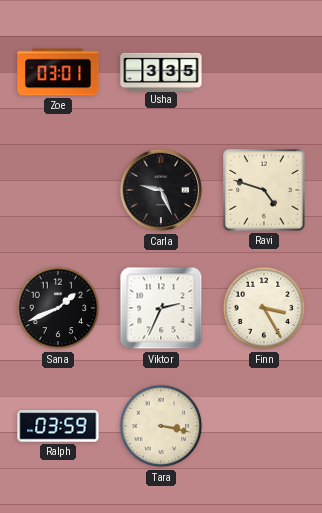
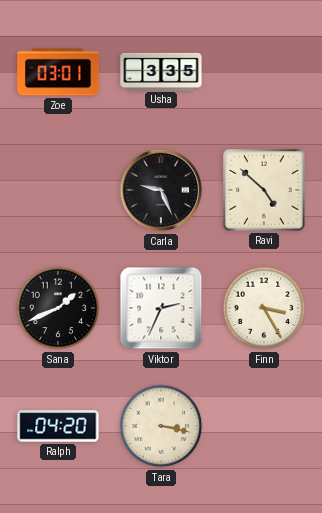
Ravi: 4:48 -> 4:52
Ralph: 03:59 -> 04:20
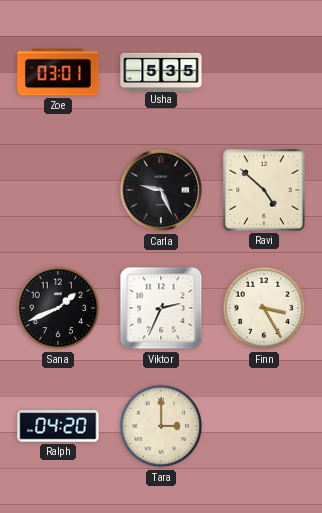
Usha: 3:35 -> 5:35
Tara: 3:17 -> 3:00
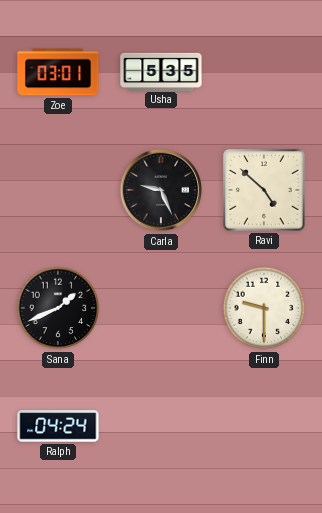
Viktor: 2:34 -> none
Finn: 3:25 -> 9:30
Ralph: 04:20 -> 04:24
Tara: 3:00 -> none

- Stated problem: Rewrite the listing with each "none" changed to "blank" and everything else left as it is, omitting the pictures.

- The reply:
Ravi: 4:48 -> 4:52
Ralph: 03:59 -> 04:20
Usha: 3:35 -> 5:35
Tara: 3:17 -> 3:00
Viktor: 2:34 -> blank
Finn: 3:25 -> 9:30
Ralph: 04:20 -> 04:24
Tara: 3:00 -> blank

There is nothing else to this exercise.